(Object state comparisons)
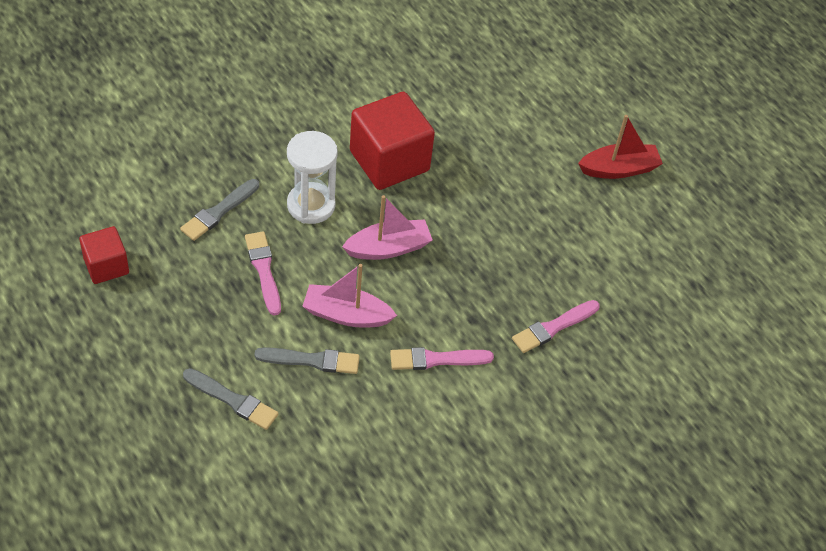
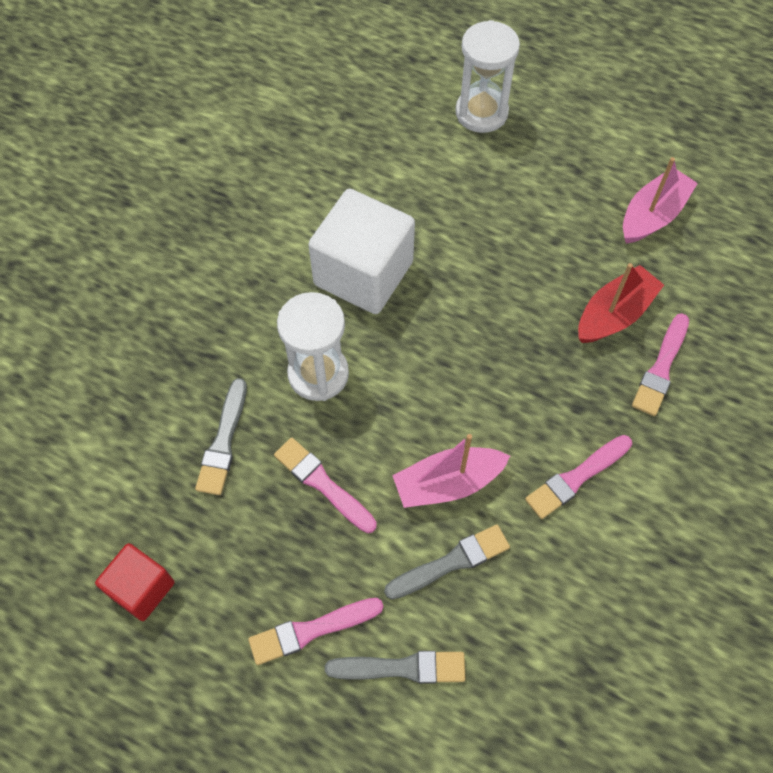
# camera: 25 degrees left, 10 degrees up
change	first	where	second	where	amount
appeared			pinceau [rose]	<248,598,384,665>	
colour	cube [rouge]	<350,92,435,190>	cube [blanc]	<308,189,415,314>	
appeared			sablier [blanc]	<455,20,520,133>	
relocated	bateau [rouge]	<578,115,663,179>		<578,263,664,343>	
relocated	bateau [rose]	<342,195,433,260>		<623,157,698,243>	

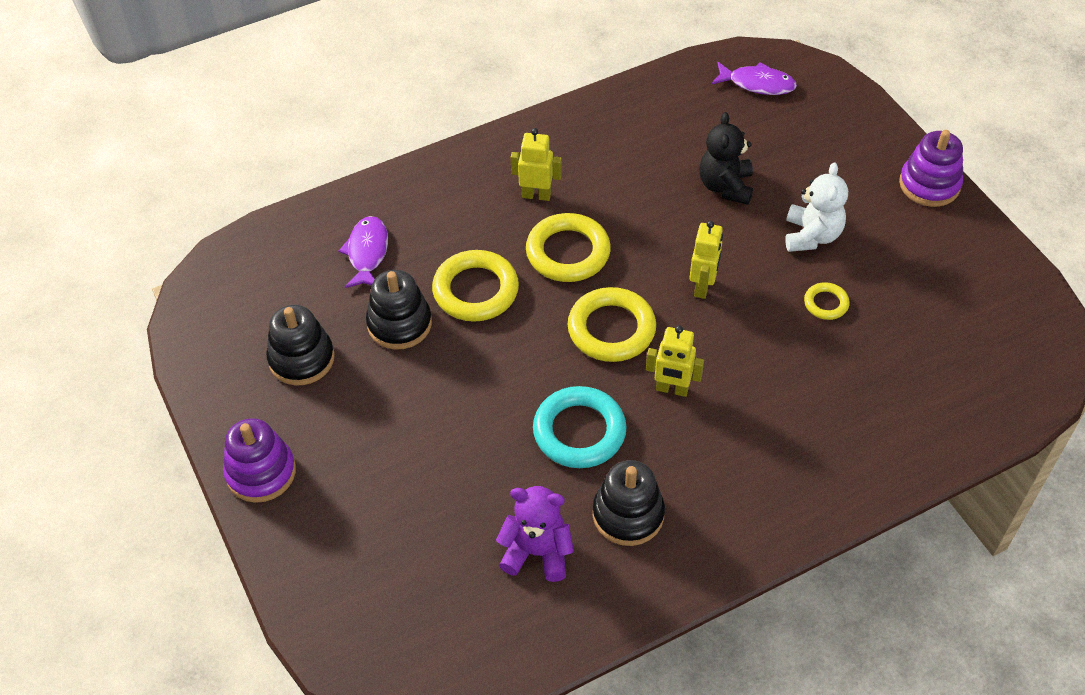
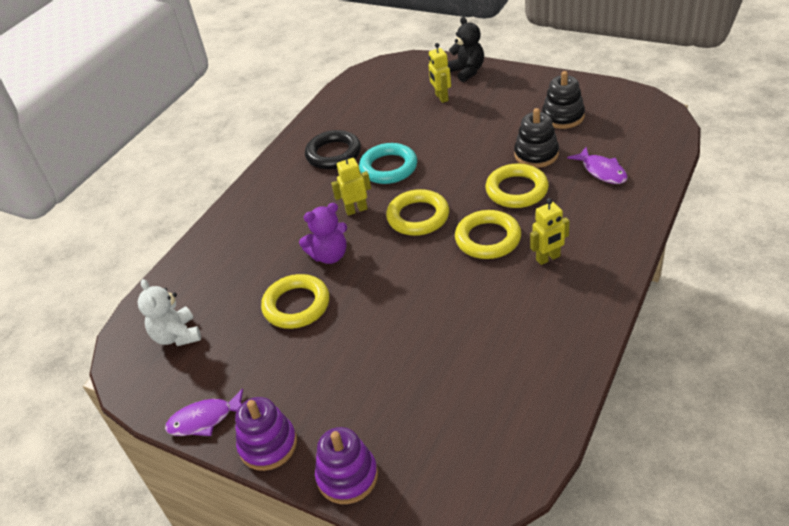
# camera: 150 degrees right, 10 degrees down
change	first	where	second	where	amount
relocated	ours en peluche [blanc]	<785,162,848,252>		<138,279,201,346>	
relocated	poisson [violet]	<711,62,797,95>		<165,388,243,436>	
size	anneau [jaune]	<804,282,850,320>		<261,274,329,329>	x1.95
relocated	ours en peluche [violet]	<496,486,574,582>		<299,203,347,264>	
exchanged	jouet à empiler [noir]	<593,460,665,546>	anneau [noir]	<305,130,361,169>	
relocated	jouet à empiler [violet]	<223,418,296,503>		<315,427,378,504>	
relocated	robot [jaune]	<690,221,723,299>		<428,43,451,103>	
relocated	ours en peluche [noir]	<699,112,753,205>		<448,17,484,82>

§ Your goal: Report every line in the data that holds "noir", copying each one.

§ Response area:
exchanged	jouet à empiler [noir]	<593,460,665,546>	anneau [noir]	<305,130,361,169>	
relocated	ours en peluche [noir]	<699,112,753,205>		<448,17,484,82>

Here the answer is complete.